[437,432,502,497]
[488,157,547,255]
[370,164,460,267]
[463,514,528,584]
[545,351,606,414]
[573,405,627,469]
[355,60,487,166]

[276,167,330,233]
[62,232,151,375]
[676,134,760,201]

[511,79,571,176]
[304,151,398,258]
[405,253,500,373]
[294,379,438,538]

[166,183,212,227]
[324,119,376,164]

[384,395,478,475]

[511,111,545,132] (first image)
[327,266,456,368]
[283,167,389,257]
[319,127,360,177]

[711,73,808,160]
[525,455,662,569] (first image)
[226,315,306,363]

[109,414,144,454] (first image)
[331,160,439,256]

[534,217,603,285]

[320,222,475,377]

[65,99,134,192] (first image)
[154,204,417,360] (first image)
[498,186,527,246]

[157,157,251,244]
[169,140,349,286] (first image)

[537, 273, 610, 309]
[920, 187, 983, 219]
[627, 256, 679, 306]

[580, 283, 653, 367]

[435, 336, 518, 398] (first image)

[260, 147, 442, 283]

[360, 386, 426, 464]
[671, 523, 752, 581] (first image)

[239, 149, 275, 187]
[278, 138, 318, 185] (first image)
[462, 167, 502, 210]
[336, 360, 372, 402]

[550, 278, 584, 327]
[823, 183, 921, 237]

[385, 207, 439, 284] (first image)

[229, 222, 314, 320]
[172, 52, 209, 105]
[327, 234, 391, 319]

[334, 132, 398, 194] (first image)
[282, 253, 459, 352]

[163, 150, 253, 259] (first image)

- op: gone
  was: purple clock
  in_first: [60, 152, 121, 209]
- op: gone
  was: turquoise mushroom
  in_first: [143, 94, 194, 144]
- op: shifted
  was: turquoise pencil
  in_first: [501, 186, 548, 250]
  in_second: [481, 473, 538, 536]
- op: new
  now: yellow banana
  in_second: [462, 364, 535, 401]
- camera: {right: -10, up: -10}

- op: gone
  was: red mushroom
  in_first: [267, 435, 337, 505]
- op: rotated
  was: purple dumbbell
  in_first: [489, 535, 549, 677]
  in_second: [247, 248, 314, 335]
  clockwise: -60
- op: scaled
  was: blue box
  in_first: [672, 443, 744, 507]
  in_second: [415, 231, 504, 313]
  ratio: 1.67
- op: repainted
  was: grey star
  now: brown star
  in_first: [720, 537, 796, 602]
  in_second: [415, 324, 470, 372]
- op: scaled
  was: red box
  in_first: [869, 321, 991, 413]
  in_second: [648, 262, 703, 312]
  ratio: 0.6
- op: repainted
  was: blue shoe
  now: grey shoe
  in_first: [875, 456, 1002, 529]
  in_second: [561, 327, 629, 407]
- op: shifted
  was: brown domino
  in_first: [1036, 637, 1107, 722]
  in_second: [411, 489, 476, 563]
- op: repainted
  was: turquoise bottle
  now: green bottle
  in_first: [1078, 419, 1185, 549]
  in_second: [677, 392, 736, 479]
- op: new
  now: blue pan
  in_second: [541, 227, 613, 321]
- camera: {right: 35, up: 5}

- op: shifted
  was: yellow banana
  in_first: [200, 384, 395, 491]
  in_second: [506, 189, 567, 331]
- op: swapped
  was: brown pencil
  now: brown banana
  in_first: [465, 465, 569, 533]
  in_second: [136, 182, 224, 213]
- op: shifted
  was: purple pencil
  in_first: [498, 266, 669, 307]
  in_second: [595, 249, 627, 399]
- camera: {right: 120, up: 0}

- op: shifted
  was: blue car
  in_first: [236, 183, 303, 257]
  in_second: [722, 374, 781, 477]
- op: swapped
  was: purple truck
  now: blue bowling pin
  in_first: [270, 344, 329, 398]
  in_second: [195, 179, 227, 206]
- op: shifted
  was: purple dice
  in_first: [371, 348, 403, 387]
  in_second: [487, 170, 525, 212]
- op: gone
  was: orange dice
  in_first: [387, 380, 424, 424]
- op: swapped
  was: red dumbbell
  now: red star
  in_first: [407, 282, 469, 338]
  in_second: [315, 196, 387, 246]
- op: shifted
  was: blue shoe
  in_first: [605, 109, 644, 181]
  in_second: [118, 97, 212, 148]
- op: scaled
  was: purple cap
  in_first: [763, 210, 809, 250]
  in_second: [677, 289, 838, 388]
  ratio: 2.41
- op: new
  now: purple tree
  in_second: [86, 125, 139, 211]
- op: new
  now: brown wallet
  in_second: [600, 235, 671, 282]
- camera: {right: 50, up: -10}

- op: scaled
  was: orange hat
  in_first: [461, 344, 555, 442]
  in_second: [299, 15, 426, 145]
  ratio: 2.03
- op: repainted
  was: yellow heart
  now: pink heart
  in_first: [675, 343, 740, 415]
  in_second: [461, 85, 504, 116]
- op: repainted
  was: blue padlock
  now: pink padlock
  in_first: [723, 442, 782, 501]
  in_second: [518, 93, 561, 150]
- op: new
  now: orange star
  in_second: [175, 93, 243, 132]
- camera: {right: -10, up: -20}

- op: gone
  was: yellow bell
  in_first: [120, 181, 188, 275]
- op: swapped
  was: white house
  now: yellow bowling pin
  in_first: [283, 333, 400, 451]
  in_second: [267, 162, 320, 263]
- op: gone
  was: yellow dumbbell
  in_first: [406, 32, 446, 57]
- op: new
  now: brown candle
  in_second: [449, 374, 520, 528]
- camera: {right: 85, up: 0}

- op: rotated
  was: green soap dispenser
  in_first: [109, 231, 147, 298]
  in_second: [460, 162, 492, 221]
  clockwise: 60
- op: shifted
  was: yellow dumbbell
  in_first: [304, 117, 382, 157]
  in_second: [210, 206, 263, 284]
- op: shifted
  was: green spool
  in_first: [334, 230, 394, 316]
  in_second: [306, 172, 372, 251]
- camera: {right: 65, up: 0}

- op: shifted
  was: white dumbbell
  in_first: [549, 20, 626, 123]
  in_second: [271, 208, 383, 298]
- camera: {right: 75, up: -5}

**WORK ITEM:** Write the entries above out again. Match them exactly.

**REPLY TO THE EXERCISE:**
[437,432,502,497]
[488,157,547,255]
[370,164,460,267]
[463,514,528,584]
[545,351,606,414]
[573,405,627,469]
[355,60,487,166]

[276,167,330,233]
[62,232,151,375]
[676,134,760,201]

[511,79,571,176]
[304,151,398,258]
[405,253,500,373]
[294,379,438,538]

[166,183,212,227]
[324,119,376,164]

[384,395,478,475]

[511,111,545,132] (first image)
[327,266,456,368]
[283,167,389,257]
[319,127,360,177]

[711,73,808,160]
[525,455,662,569] (first image)
[226,315,306,363]

[109,414,144,454] (first image)
[331,160,439,256]

[534,217,603,285]

[320,222,475,377]

[65,99,134,192] (first image)
[154,204,417,360] (first image)
[498,186,527,246]

[157,157,251,244]
[169,140,349,286] (first image)

[537, 273, 610, 309]
[920, 187, 983, 219]
[627, 256, 679, 306]

[580, 283, 653, 367]

[435, 336, 518, 398] (first image)

[260, 147, 442, 283]

[360, 386, 426, 464]
[671, 523, 752, 581] (first image)

[239, 149, 275, 187]
[278, 138, 318, 185] (first image)
[462, 167, 502, 210]
[336, 360, 372, 402]

[550, 278, 584, 327]
[823, 183, 921, 237]

[385, 207, 439, 284] (first image)

[229, 222, 314, 320]
[172, 52, 209, 105]
[327, 234, 391, 319]

[334, 132, 398, 194] (first image)
[282, 253, 459, 352]

[163, 150, 253, 259] (first image)

- op: gone
  was: purple clock
  in_first: [60, 152, 121, 209]
- op: gone
  was: turquoise mushroom
  in_first: [143, 94, 194, 144]
- op: shifted
  was: turquoise pencil
  in_first: [501, 186, 548, 250]
  in_second: [481, 473, 538, 536]
- op: new
  now: yellow banana
  in_second: [462, 364, 535, 401]
- camera: {right: -10, up: -10}

- op: gone
  was: red mushroom
  in_first: [267, 435, 337, 505]
- op: rotated
  was: purple dumbbell
  in_first: [489, 535, 549, 677]
  in_second: [247, 248, 314, 335]
  clockwise: -60
- op: scaled
  was: blue box
  in_first: [672, 443, 744, 507]
  in_second: [415, 231, 504, 313]
  ratio: 1.67
- op: repainted
  was: grey star
  now: brown star
  in_first: [720, 537, 796, 602]
  in_second: [415, 324, 470, 372]
- op: scaled
  was: red box
  in_first: [869, 321, 991, 413]
  in_second: [648, 262, 703, 312]
  ratio: 0.6
- op: repainted
  was: blue shoe
  now: grey shoe
  in_first: [875, 456, 1002, 529]
  in_second: [561, 327, 629, 407]
- op: shifted
  was: brown domino
  in_first: [1036, 637, 1107, 722]
  in_second: [411, 489, 476, 563]
- op: repainted
  was: turquoise bottle
  now: green bottle
  in_first: [1078, 419, 1185, 549]
  in_second: [677, 392, 736, 479]
- op: new
  now: blue pan
  in_second: [541, 227, 613, 321]
- camera: {right: 35, up: 5}

- op: shifted
  was: yellow banana
  in_first: [200, 384, 395, 491]
  in_second: [506, 189, 567, 331]
- op: swapped
  was: brown pencil
  now: brown banana
  in_first: [465, 465, 569, 533]
  in_second: [136, 182, 224, 213]
- op: shifted
  was: purple pencil
  in_first: [498, 266, 669, 307]
  in_second: [595, 249, 627, 399]
- camera: {right: 120, up: 0}

- op: shifted
  was: blue car
  in_first: [236, 183, 303, 257]
  in_second: [722, 374, 781, 477]
- op: swapped
  was: purple truck
  now: blue bowling pin
  in_first: [270, 344, 329, 398]
  in_second: [195, 179, 227, 206]
- op: shifted
  was: purple dice
  in_first: [371, 348, 403, 387]
  in_second: [487, 170, 525, 212]
- op: gone
  was: orange dice
  in_first: [387, 380, 424, 424]
- op: swapped
  was: red dumbbell
  now: red star
  in_first: [407, 282, 469, 338]
  in_second: [315, 196, 387, 246]
- op: shifted
  was: blue shoe
  in_first: [605, 109, 644, 181]
  in_second: [118, 97, 212, 148]
- op: scaled
  was: purple cap
  in_first: [763, 210, 809, 250]
  in_second: [677, 289, 838, 388]
  ratio: 2.41
- op: new
  now: purple tree
  in_second: [86, 125, 139, 211]
- op: new
  now: brown wallet
  in_second: [600, 235, 671, 282]
- camera: {right: 50, up: -10}

- op: scaled
  was: orange hat
  in_first: [461, 344, 555, 442]
  in_second: [299, 15, 426, 145]
  ratio: 2.03
- op: repainted
  was: yellow heart
  now: pink heart
  in_first: [675, 343, 740, 415]
  in_second: [461, 85, 504, 116]
- op: repainted
  was: blue padlock
  now: pink padlock
  in_first: [723, 442, 782, 501]
  in_second: [518, 93, 561, 150]
- op: new
  now: orange star
  in_second: [175, 93, 243, 132]
- camera: {right: -10, up: -20}

- op: gone
  was: yellow bell
  in_first: [120, 181, 188, 275]
- op: swapped
  was: white house
  now: yellow bowling pin
  in_first: [283, 333, 400, 451]
  in_second: [267, 162, 320, 263]
- op: gone
  was: yellow dumbbell
  in_first: [406, 32, 446, 57]
- op: new
  now: brown candle
  in_second: [449, 374, 520, 528]
- camera: {right: 85, up: 0}

- op: rotated
  was: green soap dispenser
  in_first: [109, 231, 147, 298]
  in_second: [460, 162, 492, 221]
  clockwise: 60
- op: shifted
  was: yellow dumbbell
  in_first: [304, 117, 382, 157]
  in_second: [210, 206, 263, 284]
- op: shifted
  was: green spool
  in_first: [334, 230, 394, 316]
  in_second: [306, 172, 372, 251]
- camera: {right: 65, up: 0}

- op: shifted
  was: white dumbbell
  in_first: [549, 20, 626, 123]
  in_second: [271, 208, 383, 298]
- camera: {right: 75, up: -5}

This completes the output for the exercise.